● **REQUIREMENT**
Scan the data for lines with "Banane" and report the count by itself.

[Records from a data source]
━━━━━━━━
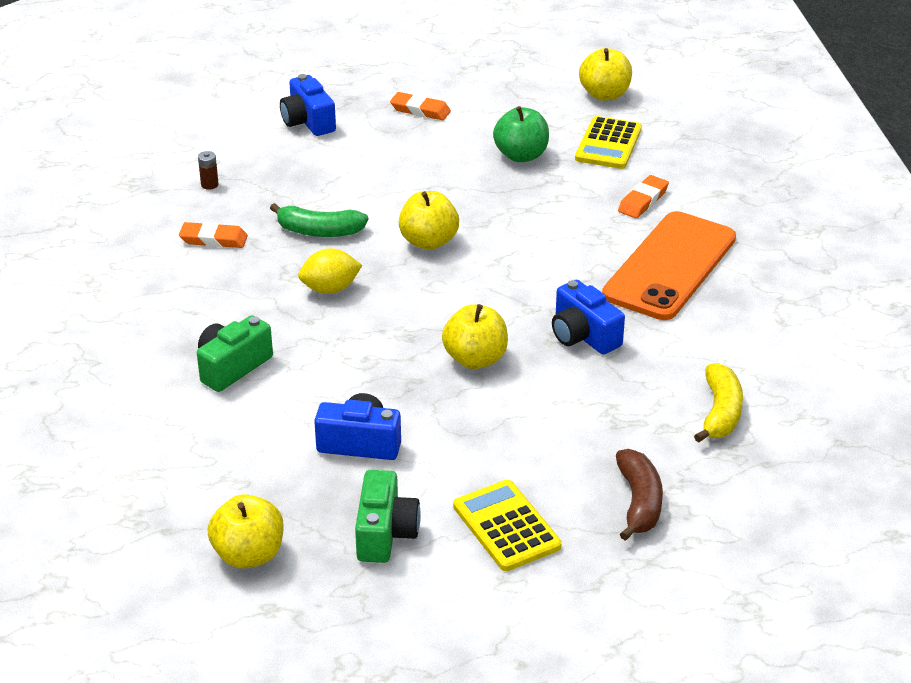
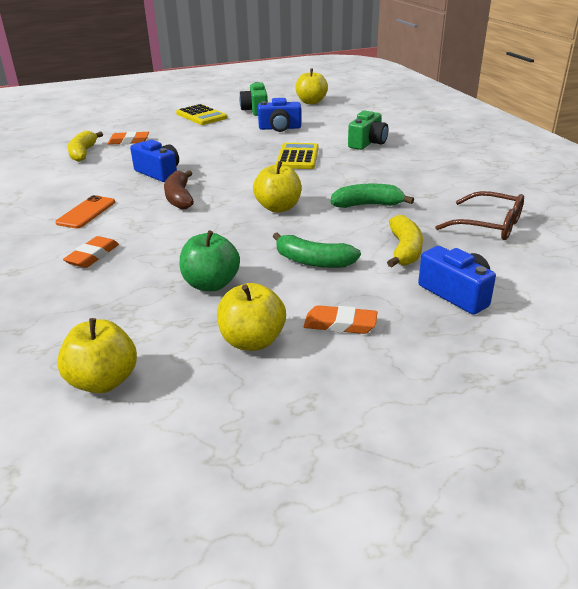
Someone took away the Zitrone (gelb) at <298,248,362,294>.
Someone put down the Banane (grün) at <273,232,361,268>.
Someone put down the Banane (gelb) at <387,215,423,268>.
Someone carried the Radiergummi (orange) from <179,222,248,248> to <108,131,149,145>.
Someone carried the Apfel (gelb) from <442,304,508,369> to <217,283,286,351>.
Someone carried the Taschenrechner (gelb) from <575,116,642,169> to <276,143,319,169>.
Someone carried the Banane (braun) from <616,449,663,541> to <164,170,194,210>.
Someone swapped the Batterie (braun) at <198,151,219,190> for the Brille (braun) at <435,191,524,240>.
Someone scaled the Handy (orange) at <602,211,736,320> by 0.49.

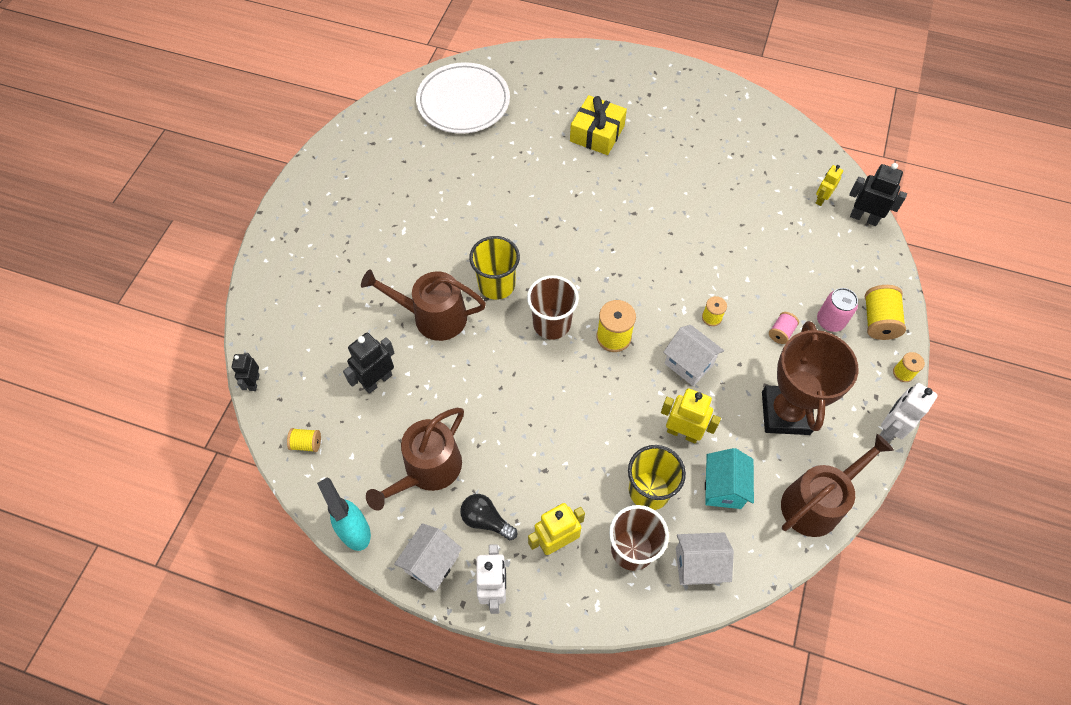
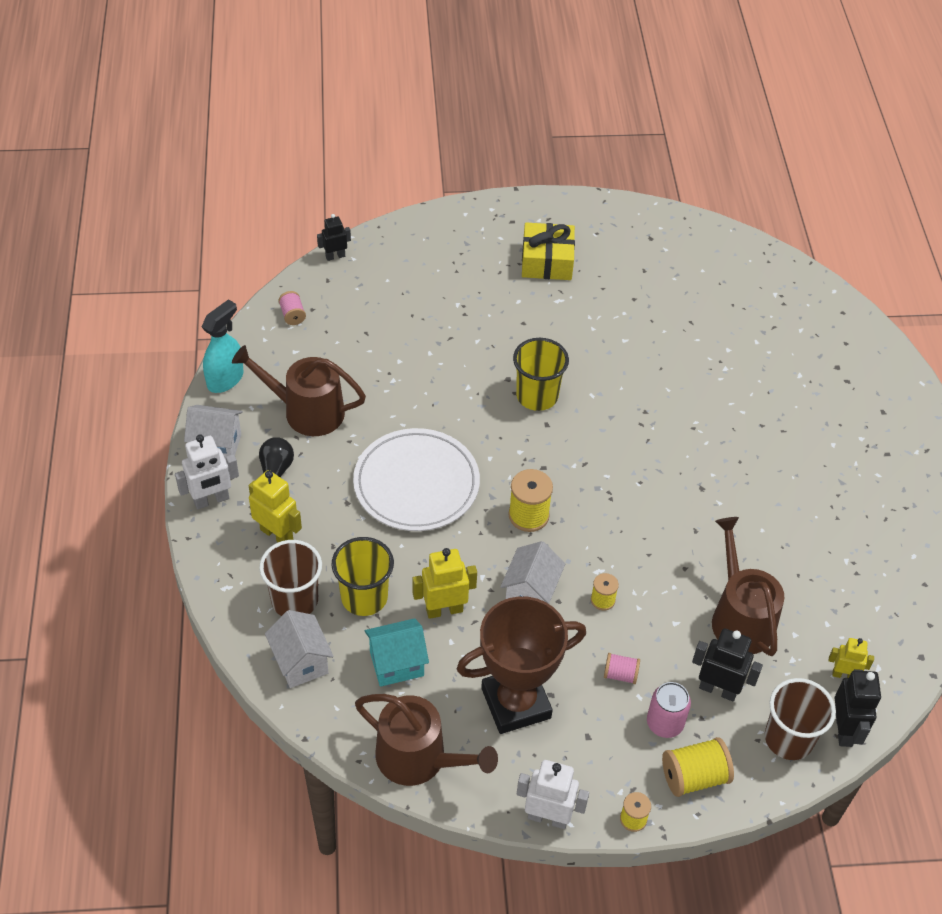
Someone carried the Roboter (schwarz) from <343,333,394,394> to <692,628,763,701>.
Someone carried the Gießkanne (braun) from <361,269,486,341> to <712,517,784,656>.
Someone carried the Teller (weiß) from <416,62,510,134> to <353,428,480,531>.
Someone carried the Becher (braun) from <527,275,579,340> to <765,678,836,760>.
Someone carried the Geschenk (gelb) from <570,95,627,155> to <522,223,575,280>.
Someone repainted the Garnrolle (gelb) at <287,428,321,452>, which became the Garnrolle (rosa) at <278,291,306,325>.
Someone rotated the Roboter (gelb) at <661,388,721,443> by 105 degrees counterclockwise.

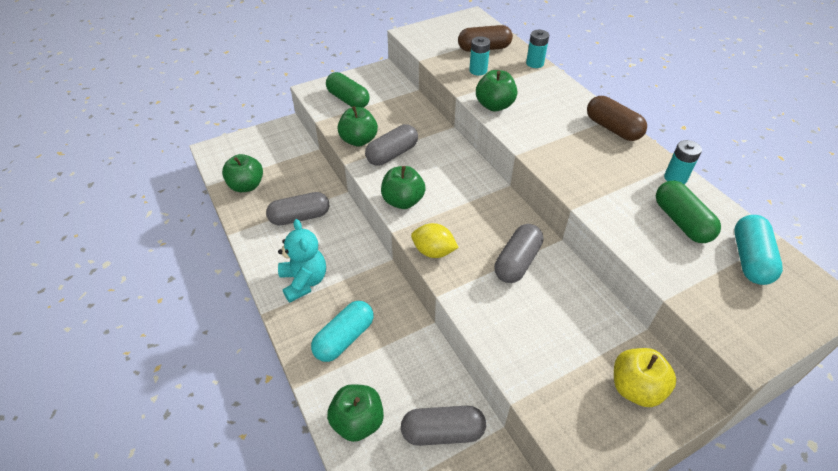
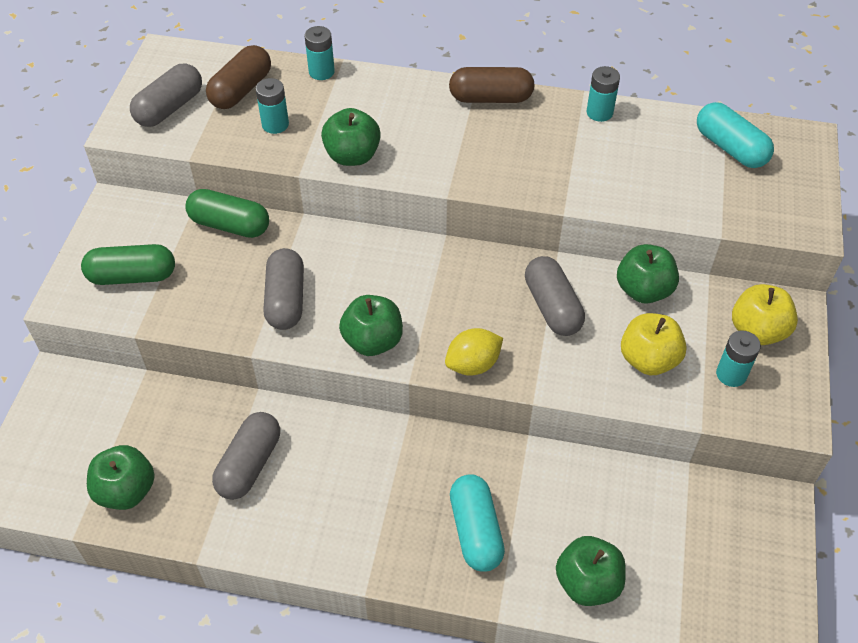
Someone took away the Teddybär (türkis) at <278,219,326,303>.
Someone put down the Apfel (gelb) at <621,313,687,375>.
Someone put down the Batterie (türkis) at <716,330,761,387>.
Someone carried the Apfel (grün) from <338,106,378,147> to <617,244,679,304>.
Someone carried the Kapsel (grau) from <401,406,486,446> to <130,63,202,127>.
Someone carried the Kapsel (grün) from <656,180,721,243> to <185,189,269,238>.

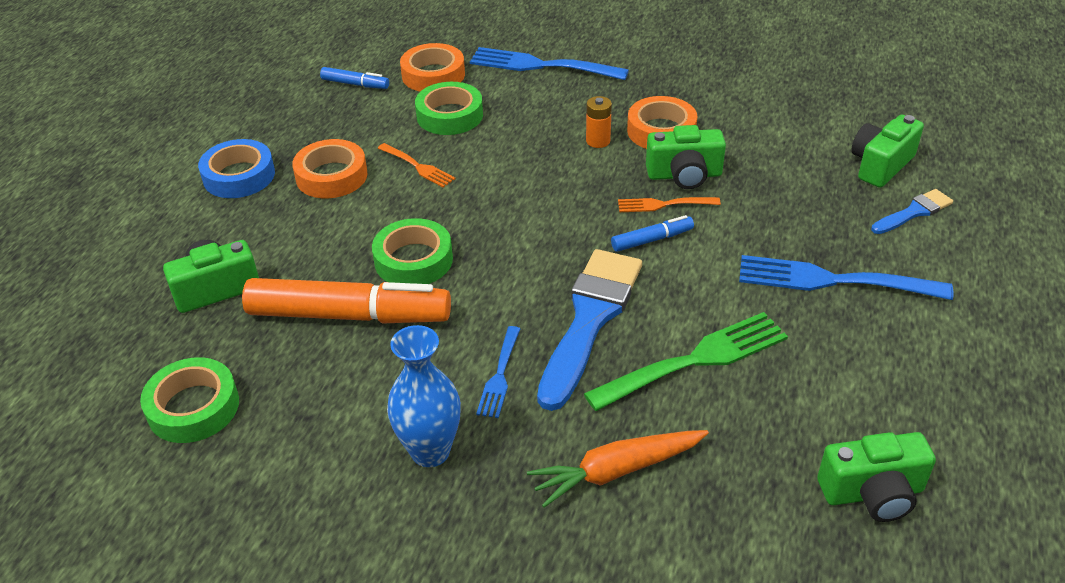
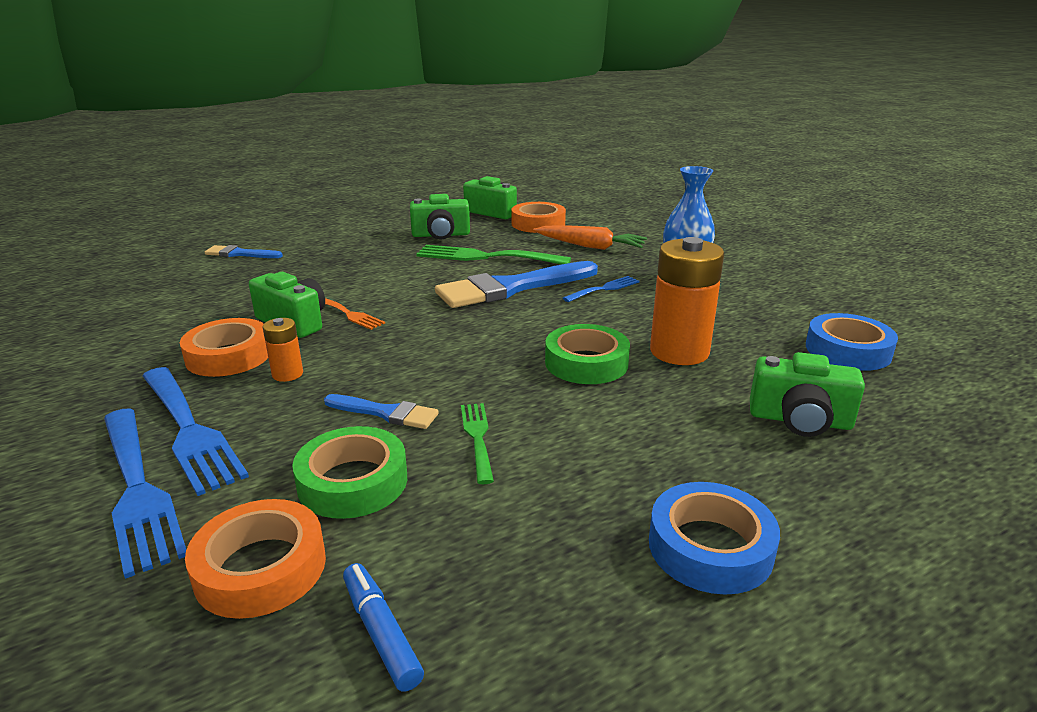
Someone took away the Filzstift (blau) at <611,215,694,252>.
Someone put down the Pinsel (blau) at <324,394,439,429>.
Someone carried the Klebeband (orange) from <292,139,368,198> to <512,202,566,233>.
Someone carried the Gabel (blau) from <739,255,953,300> to <143,367,249,496>.
Someone carried the Kamera (grün) from <851,114,924,188> to <410,194,470,240>.
Someone swapped the Filzstift (orange) at <242,278,451,323> for the Batterie (orange) at <650,237,724,365>.
Someone repainted the Klebeband (grün) at <140,357,239,443>, which became the Klebeband (blau) at <806,313,898,371>.
Someone repainted the Gabel (orange) at <378,143,455,188>, which became the Gabel (grün) at <461,403,494,484>.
━━━━━━━━
● **SOLUTION FOR THIS EXERCISE**
3